◆ Problem details:
Every line from the start of the data through the line containing "(327, 209) = (438, 249): green marker -> none" should be retyped exactly; the pictures should not.

(Dataset excerpts)
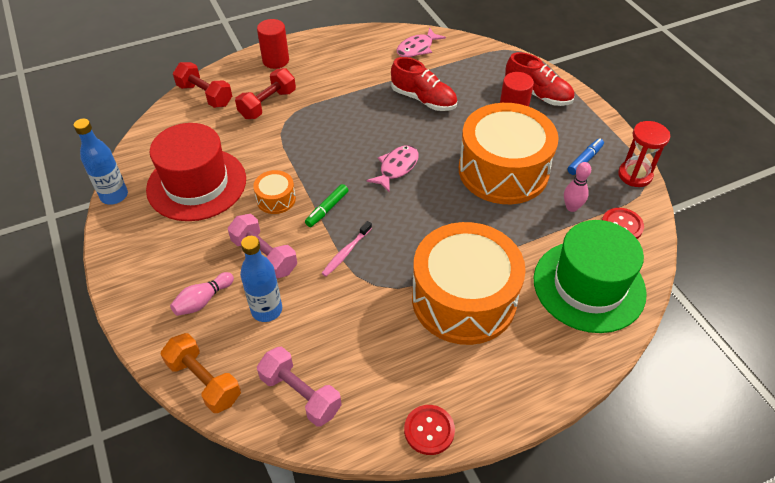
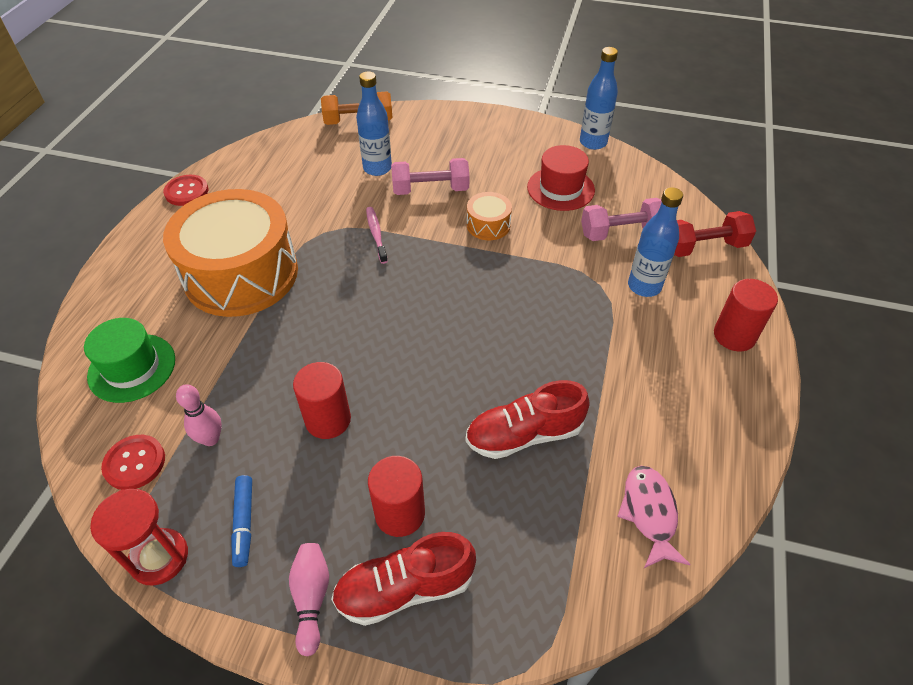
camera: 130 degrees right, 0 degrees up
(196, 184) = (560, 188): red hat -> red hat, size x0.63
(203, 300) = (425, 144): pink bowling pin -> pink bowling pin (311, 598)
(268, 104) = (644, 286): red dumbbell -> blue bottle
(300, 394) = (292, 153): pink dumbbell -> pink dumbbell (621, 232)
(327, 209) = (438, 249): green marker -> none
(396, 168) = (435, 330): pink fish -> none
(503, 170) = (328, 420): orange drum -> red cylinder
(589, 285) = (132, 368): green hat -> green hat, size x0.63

◆ Solved exercise:
camera: 130 degrees right, 0 degrees up
(196, 184) = (560, 188): red hat -> red hat, size x0.63
(203, 300) = (425, 144): pink bowling pin -> pink bowling pin (311, 598)
(268, 104) = (644, 286): red dumbbell -> blue bottle
(300, 394) = (292, 153): pink dumbbell -> pink dumbbell (621, 232)
(327, 209) = (438, 249): green marker -> none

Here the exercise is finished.